[Stored entries]
--------------------------------------------------

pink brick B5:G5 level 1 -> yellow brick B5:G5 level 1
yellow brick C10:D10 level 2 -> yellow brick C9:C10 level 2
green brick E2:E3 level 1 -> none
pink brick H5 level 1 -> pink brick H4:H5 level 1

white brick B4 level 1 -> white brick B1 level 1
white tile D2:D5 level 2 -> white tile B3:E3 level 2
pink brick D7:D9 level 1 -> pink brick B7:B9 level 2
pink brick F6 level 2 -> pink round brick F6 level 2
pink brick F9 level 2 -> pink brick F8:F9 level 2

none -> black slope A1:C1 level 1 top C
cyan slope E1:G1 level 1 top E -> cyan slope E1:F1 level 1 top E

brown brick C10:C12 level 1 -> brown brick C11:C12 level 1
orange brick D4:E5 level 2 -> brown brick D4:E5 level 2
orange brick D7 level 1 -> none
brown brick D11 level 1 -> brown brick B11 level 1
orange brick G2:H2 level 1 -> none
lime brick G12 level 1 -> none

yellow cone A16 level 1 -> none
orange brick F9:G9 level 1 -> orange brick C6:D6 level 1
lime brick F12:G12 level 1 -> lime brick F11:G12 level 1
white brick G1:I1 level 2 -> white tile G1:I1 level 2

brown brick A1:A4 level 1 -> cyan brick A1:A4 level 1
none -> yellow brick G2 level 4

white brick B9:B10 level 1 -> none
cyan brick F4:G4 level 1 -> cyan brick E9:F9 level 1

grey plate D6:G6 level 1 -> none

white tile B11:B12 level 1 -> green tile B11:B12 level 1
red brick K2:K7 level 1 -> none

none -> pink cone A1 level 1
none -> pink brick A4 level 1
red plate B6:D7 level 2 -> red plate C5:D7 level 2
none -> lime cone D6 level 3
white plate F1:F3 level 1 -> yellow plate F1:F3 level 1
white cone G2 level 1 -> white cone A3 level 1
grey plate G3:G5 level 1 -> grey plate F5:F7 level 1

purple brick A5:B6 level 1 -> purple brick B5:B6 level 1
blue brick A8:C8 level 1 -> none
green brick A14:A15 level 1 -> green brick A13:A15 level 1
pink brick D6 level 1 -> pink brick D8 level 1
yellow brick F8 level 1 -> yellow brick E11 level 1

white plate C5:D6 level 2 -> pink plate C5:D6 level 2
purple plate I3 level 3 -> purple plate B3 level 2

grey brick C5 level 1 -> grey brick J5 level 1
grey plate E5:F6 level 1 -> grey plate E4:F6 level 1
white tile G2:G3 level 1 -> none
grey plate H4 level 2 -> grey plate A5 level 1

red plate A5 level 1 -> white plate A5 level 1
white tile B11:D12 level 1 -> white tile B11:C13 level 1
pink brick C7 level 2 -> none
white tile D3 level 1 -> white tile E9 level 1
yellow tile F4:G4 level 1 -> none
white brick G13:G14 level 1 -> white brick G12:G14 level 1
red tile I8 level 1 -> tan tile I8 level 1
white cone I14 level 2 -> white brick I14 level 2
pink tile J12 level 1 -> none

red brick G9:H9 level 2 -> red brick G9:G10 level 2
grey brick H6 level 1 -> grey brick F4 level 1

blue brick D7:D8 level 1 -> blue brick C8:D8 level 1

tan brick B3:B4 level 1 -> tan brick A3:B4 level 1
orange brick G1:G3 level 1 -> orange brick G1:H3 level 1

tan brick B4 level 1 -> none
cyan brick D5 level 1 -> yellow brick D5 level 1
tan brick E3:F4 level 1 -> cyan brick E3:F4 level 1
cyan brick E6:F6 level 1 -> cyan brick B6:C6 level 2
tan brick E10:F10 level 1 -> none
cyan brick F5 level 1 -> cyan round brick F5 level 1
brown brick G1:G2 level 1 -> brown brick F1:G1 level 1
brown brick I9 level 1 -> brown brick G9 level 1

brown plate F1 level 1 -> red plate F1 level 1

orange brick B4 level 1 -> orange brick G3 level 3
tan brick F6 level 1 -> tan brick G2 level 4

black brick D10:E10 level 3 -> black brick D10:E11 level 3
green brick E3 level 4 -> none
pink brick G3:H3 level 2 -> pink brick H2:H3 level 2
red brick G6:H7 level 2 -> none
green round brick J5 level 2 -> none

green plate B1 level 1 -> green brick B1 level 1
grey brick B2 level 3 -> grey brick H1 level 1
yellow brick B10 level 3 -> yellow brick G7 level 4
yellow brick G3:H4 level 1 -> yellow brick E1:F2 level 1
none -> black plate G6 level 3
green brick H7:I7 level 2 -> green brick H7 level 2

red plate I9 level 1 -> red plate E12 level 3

--------------------------------------------------

**AIM OF THE EXERCISE:**
Only one stretch of the data above is needed. Restate it word for word, from the line containing "grey plate D6:G6 level 1 -> none" through the line containing "grey plate H4", both ends included.

**RESPONSE TO THE TASK:**
grey plate D6:G6 level 1 -> none

white tile B11:B12 level 1 -> green tile B11:B12 level 1
red brick K2:K7 level 1 -> none

none -> pink cone A1 level 1
none -> pink brick A4 level 1
red plate B6:D7 level 2 -> red plate C5:D7 level 2
none -> lime cone D6 level 3
white plate F1:F3 level 1 -> yellow plate F1:F3 level 1
white cone G2 level 1 -> white cone A3 level 1
grey plate G3:G5 level 1 -> grey plate F5:F7 level 1

purple brick A5:B6 level 1 -> purple brick B5:B6 level 1
blue brick A8:C8 level 1 -> none
green brick A14:A15 level 1 -> green brick A13:A15 level 1
pink brick D6 level 1 -> pink brick D8 level 1
yellow brick F8 level 1 -> yellow brick E11 level 1

white plate C5:D6 level 2 -> pink plate C5:D6 level 2
purple plate I3 level 3 -> purple plate B3 level 2

grey brick C5 level 1 -> grey brick J5 level 1
grey plate E5:F6 level 1 -> grey plate E4:F6 level 1
white tile G2:G3 level 1 -> none
grey plate H4 level 2 -> grey plate A5 level 1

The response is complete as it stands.